[Entries from a dataset]
::::
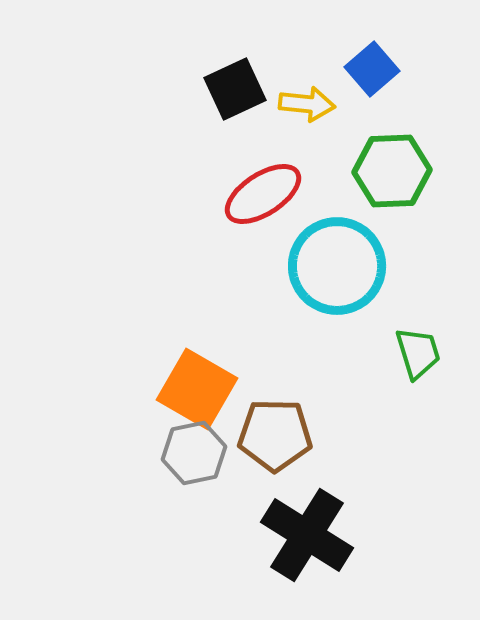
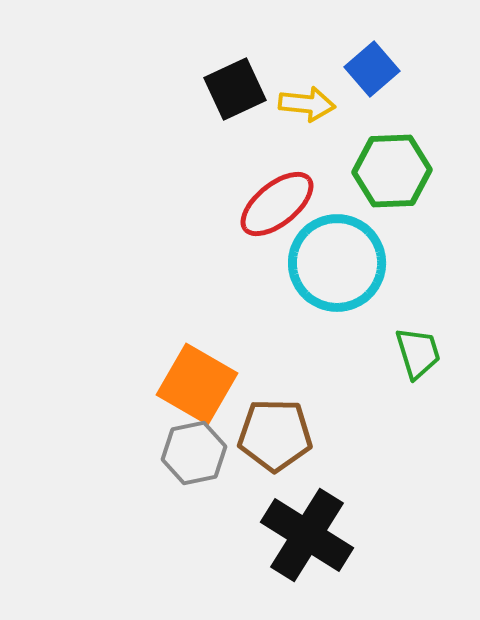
red ellipse: moved 14 px right, 10 px down; rotated 6 degrees counterclockwise
cyan circle: moved 3 px up
orange square: moved 5 px up
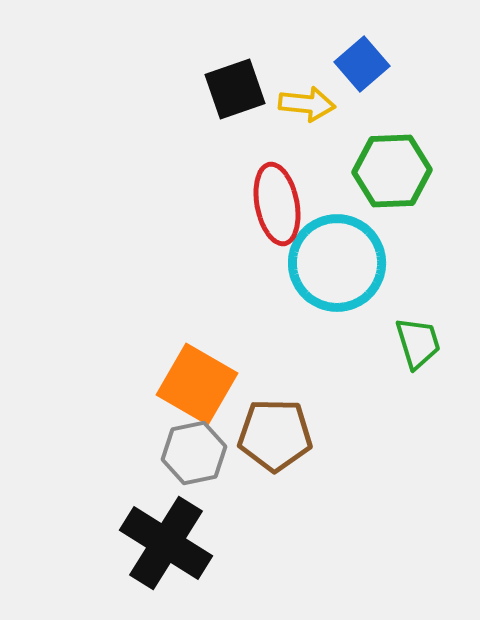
blue square: moved 10 px left, 5 px up
black square: rotated 6 degrees clockwise
red ellipse: rotated 62 degrees counterclockwise
green trapezoid: moved 10 px up
black cross: moved 141 px left, 8 px down
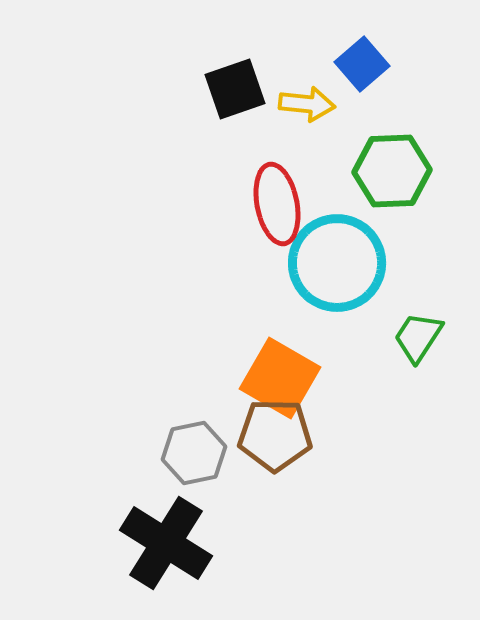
green trapezoid: moved 6 px up; rotated 130 degrees counterclockwise
orange square: moved 83 px right, 6 px up
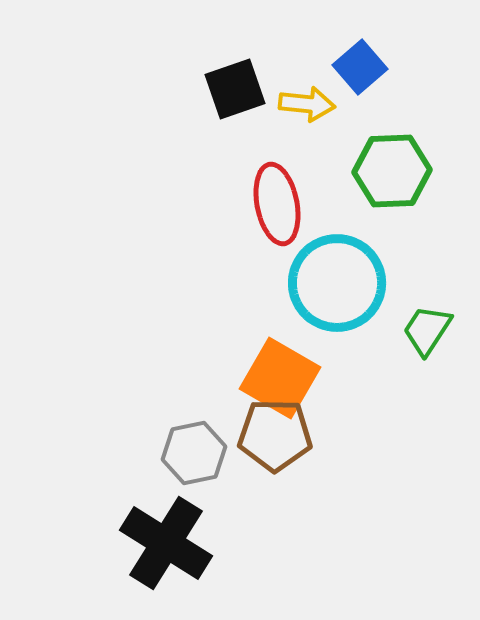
blue square: moved 2 px left, 3 px down
cyan circle: moved 20 px down
green trapezoid: moved 9 px right, 7 px up
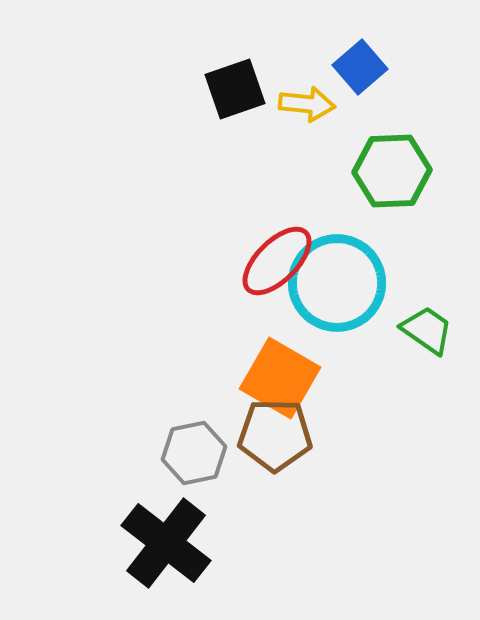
red ellipse: moved 57 px down; rotated 56 degrees clockwise
green trapezoid: rotated 92 degrees clockwise
black cross: rotated 6 degrees clockwise
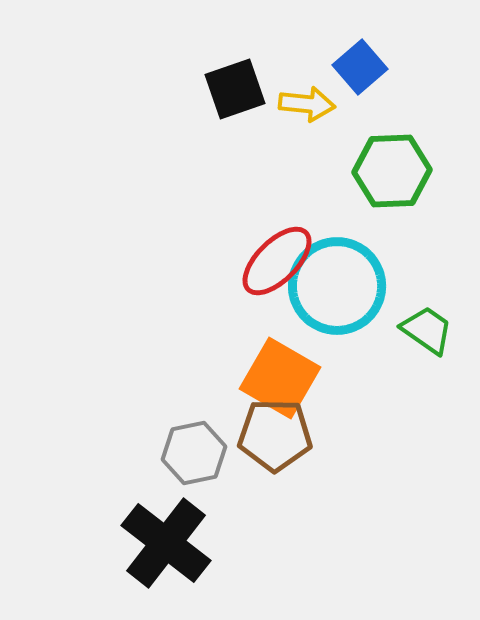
cyan circle: moved 3 px down
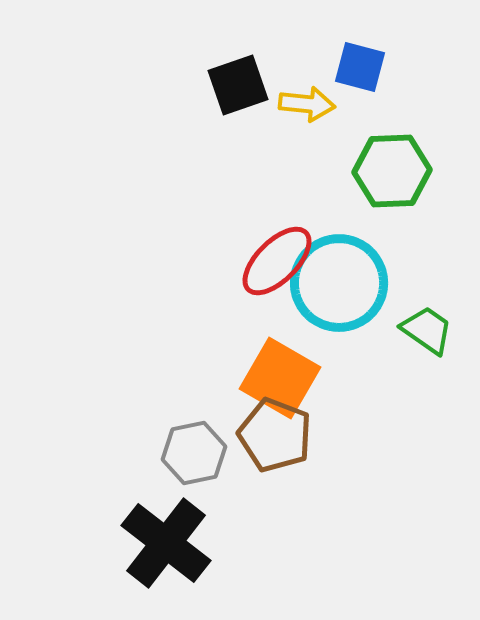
blue square: rotated 34 degrees counterclockwise
black square: moved 3 px right, 4 px up
cyan circle: moved 2 px right, 3 px up
brown pentagon: rotated 20 degrees clockwise
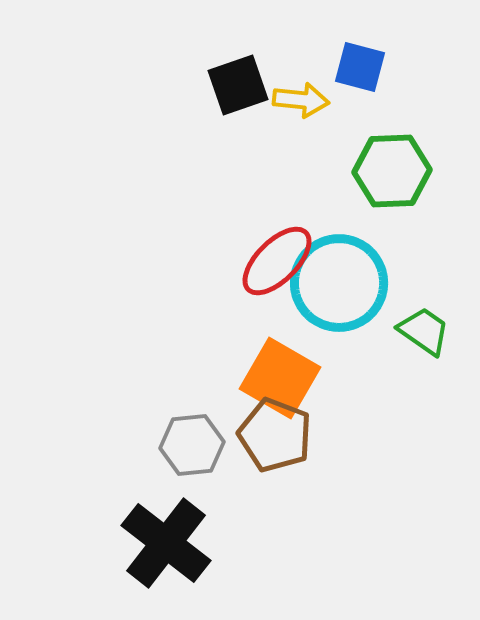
yellow arrow: moved 6 px left, 4 px up
green trapezoid: moved 3 px left, 1 px down
gray hexagon: moved 2 px left, 8 px up; rotated 6 degrees clockwise
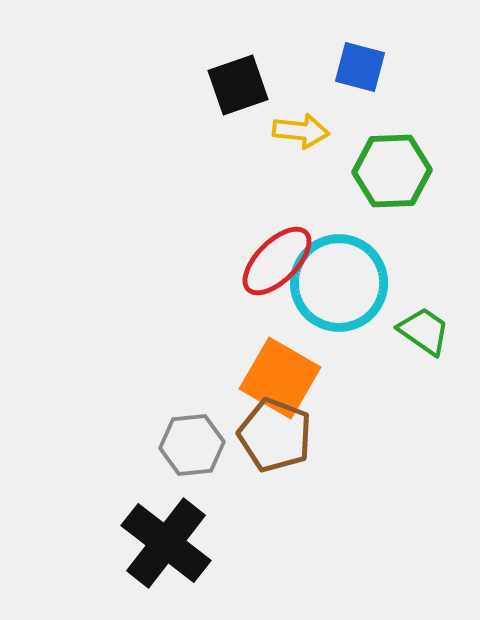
yellow arrow: moved 31 px down
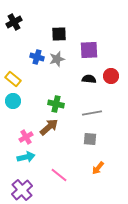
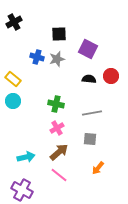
purple square: moved 1 px left, 1 px up; rotated 30 degrees clockwise
brown arrow: moved 10 px right, 25 px down
pink cross: moved 31 px right, 9 px up
purple cross: rotated 20 degrees counterclockwise
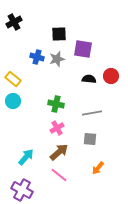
purple square: moved 5 px left; rotated 18 degrees counterclockwise
cyan arrow: rotated 36 degrees counterclockwise
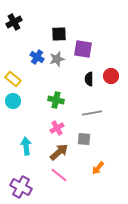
blue cross: rotated 16 degrees clockwise
black semicircle: rotated 96 degrees counterclockwise
green cross: moved 4 px up
gray square: moved 6 px left
cyan arrow: moved 11 px up; rotated 48 degrees counterclockwise
purple cross: moved 1 px left, 3 px up
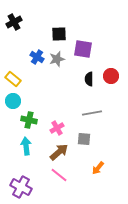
green cross: moved 27 px left, 20 px down
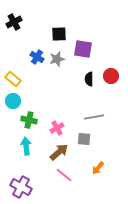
gray line: moved 2 px right, 4 px down
pink line: moved 5 px right
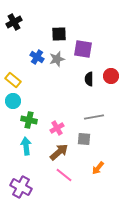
yellow rectangle: moved 1 px down
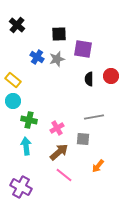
black cross: moved 3 px right, 3 px down; rotated 21 degrees counterclockwise
gray square: moved 1 px left
orange arrow: moved 2 px up
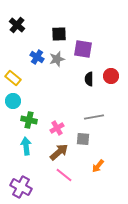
yellow rectangle: moved 2 px up
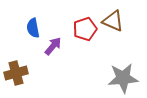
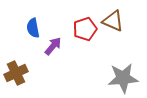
brown cross: rotated 10 degrees counterclockwise
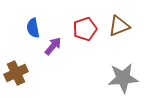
brown triangle: moved 6 px right, 5 px down; rotated 45 degrees counterclockwise
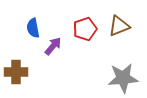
brown cross: moved 1 px up; rotated 25 degrees clockwise
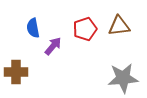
brown triangle: rotated 15 degrees clockwise
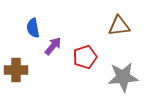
red pentagon: moved 28 px down
brown cross: moved 2 px up
gray star: moved 1 px up
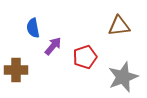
gray star: rotated 16 degrees counterclockwise
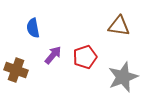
brown triangle: rotated 15 degrees clockwise
purple arrow: moved 9 px down
brown cross: rotated 20 degrees clockwise
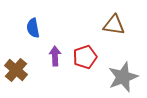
brown triangle: moved 5 px left, 1 px up
purple arrow: moved 2 px right, 1 px down; rotated 42 degrees counterclockwise
brown cross: rotated 20 degrees clockwise
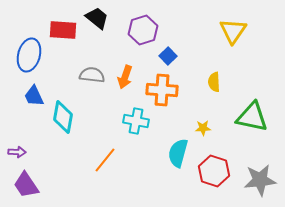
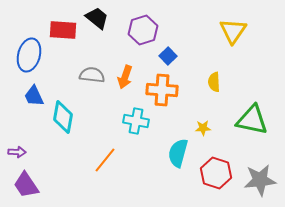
green triangle: moved 3 px down
red hexagon: moved 2 px right, 2 px down
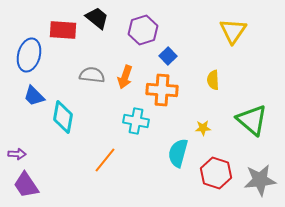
yellow semicircle: moved 1 px left, 2 px up
blue trapezoid: rotated 20 degrees counterclockwise
green triangle: rotated 28 degrees clockwise
purple arrow: moved 2 px down
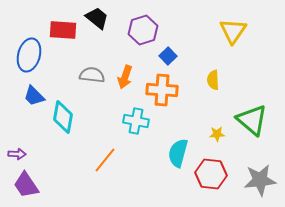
yellow star: moved 14 px right, 6 px down
red hexagon: moved 5 px left, 1 px down; rotated 12 degrees counterclockwise
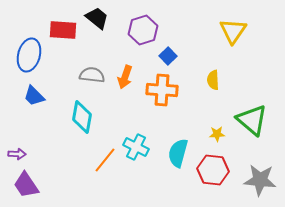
cyan diamond: moved 19 px right
cyan cross: moved 26 px down; rotated 15 degrees clockwise
red hexagon: moved 2 px right, 4 px up
gray star: rotated 12 degrees clockwise
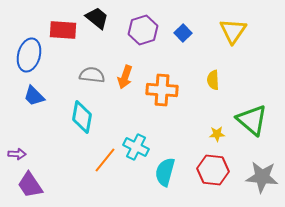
blue square: moved 15 px right, 23 px up
cyan semicircle: moved 13 px left, 19 px down
gray star: moved 2 px right, 3 px up
purple trapezoid: moved 4 px right
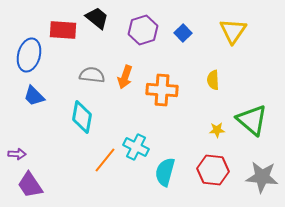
yellow star: moved 4 px up
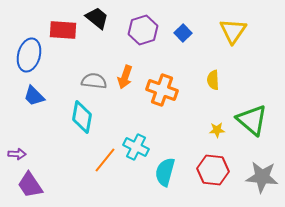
gray semicircle: moved 2 px right, 6 px down
orange cross: rotated 16 degrees clockwise
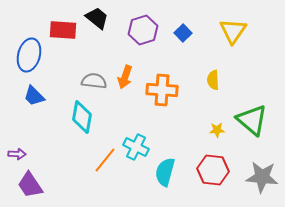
orange cross: rotated 16 degrees counterclockwise
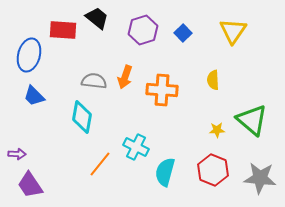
orange line: moved 5 px left, 4 px down
red hexagon: rotated 16 degrees clockwise
gray star: moved 2 px left, 1 px down
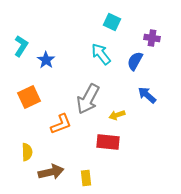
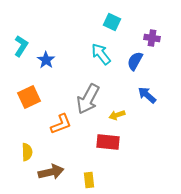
yellow rectangle: moved 3 px right, 2 px down
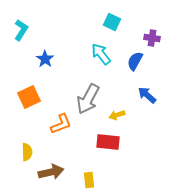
cyan L-shape: moved 16 px up
blue star: moved 1 px left, 1 px up
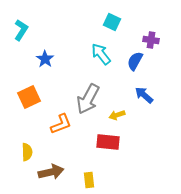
purple cross: moved 1 px left, 2 px down
blue arrow: moved 3 px left
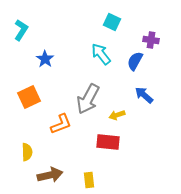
brown arrow: moved 1 px left, 3 px down
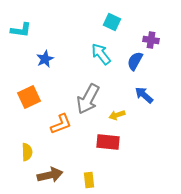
cyan L-shape: rotated 65 degrees clockwise
blue star: rotated 12 degrees clockwise
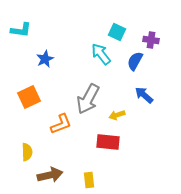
cyan square: moved 5 px right, 10 px down
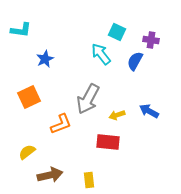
blue arrow: moved 5 px right, 16 px down; rotated 12 degrees counterclockwise
yellow semicircle: rotated 126 degrees counterclockwise
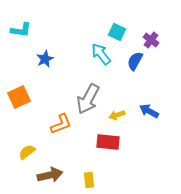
purple cross: rotated 28 degrees clockwise
orange square: moved 10 px left
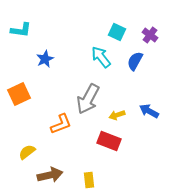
purple cross: moved 1 px left, 5 px up
cyan arrow: moved 3 px down
orange square: moved 3 px up
red rectangle: moved 1 px right, 1 px up; rotated 15 degrees clockwise
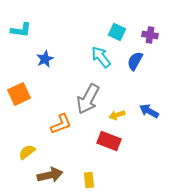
purple cross: rotated 28 degrees counterclockwise
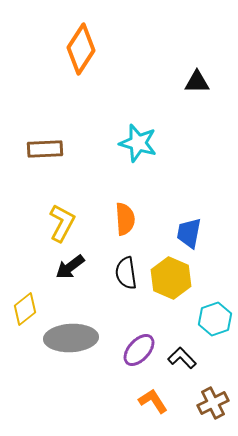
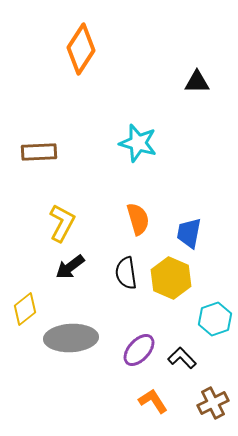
brown rectangle: moved 6 px left, 3 px down
orange semicircle: moved 13 px right; rotated 12 degrees counterclockwise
::::
EXERCISE — Render the material's lines from the one containing "brown triangle: moved 5 px left, 1 px up" through the one containing "purple arrow: moved 2 px down", inclusive, as a numbered list without blank lines, and leave out the pictures.

REPLY TO THE TASK —
1. brown triangle: moved 5 px left, 1 px up
2. purple arrow: moved 2 px right, 1 px down; rotated 42 degrees counterclockwise
3. brown cross: rotated 20 degrees clockwise
4. green triangle: moved 3 px down
5. red hexagon: moved 2 px right, 2 px down
6. yellow semicircle: moved 1 px left, 2 px up
7. blue trapezoid: rotated 20 degrees counterclockwise
8. green triangle: rotated 28 degrees clockwise
9. purple arrow: moved 2 px down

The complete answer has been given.